[Stored items from a collection]
Segment Open

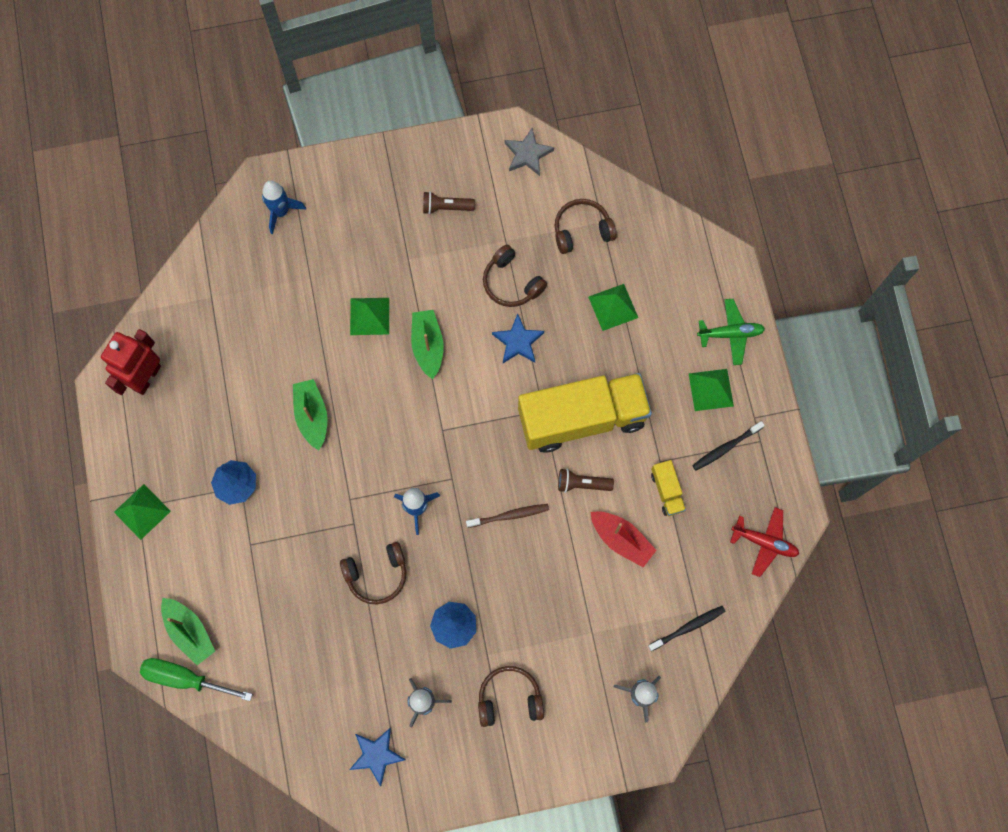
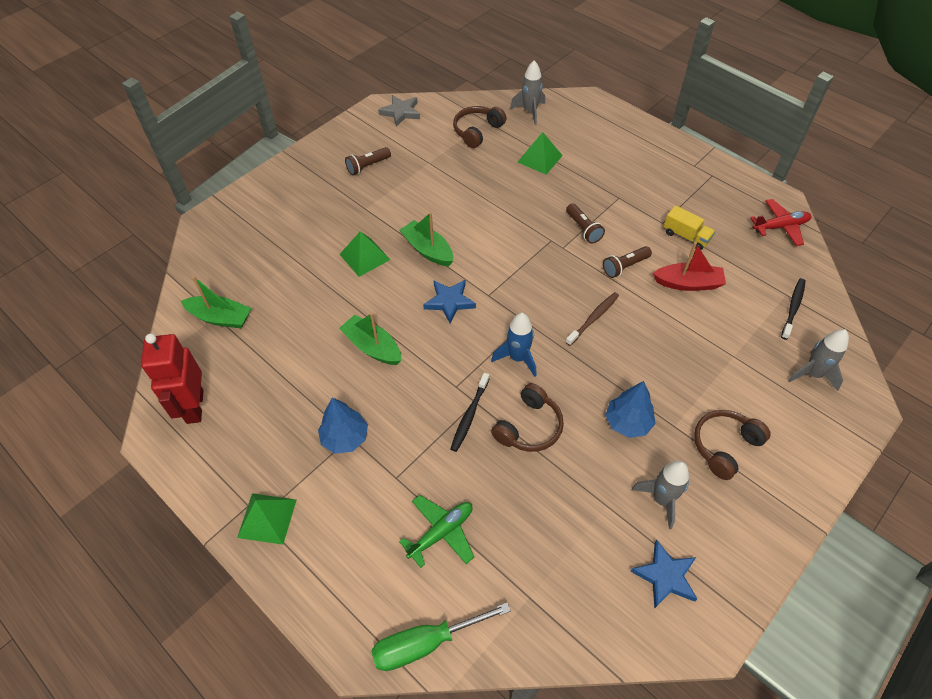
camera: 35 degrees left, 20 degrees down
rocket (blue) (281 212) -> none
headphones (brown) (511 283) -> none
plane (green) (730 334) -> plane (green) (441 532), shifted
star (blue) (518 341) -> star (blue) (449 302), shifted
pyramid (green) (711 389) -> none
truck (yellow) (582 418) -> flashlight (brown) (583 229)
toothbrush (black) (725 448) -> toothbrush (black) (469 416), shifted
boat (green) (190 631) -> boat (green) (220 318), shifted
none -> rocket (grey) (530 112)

Segment Closed

> **PROBLEM**:
Give back, unchanged, the line that holds "truck (yellow) (582" along with all lines after it through the last line above.

> **TASK ANSWER**:
truck (yellow) (582 418) -> flashlight (brown) (583 229)
toothbrush (black) (725 448) -> toothbrush (black) (469 416), shifted
boat (green) (190 631) -> boat (green) (220 318), shifted
none -> rocket (grey) (530 112)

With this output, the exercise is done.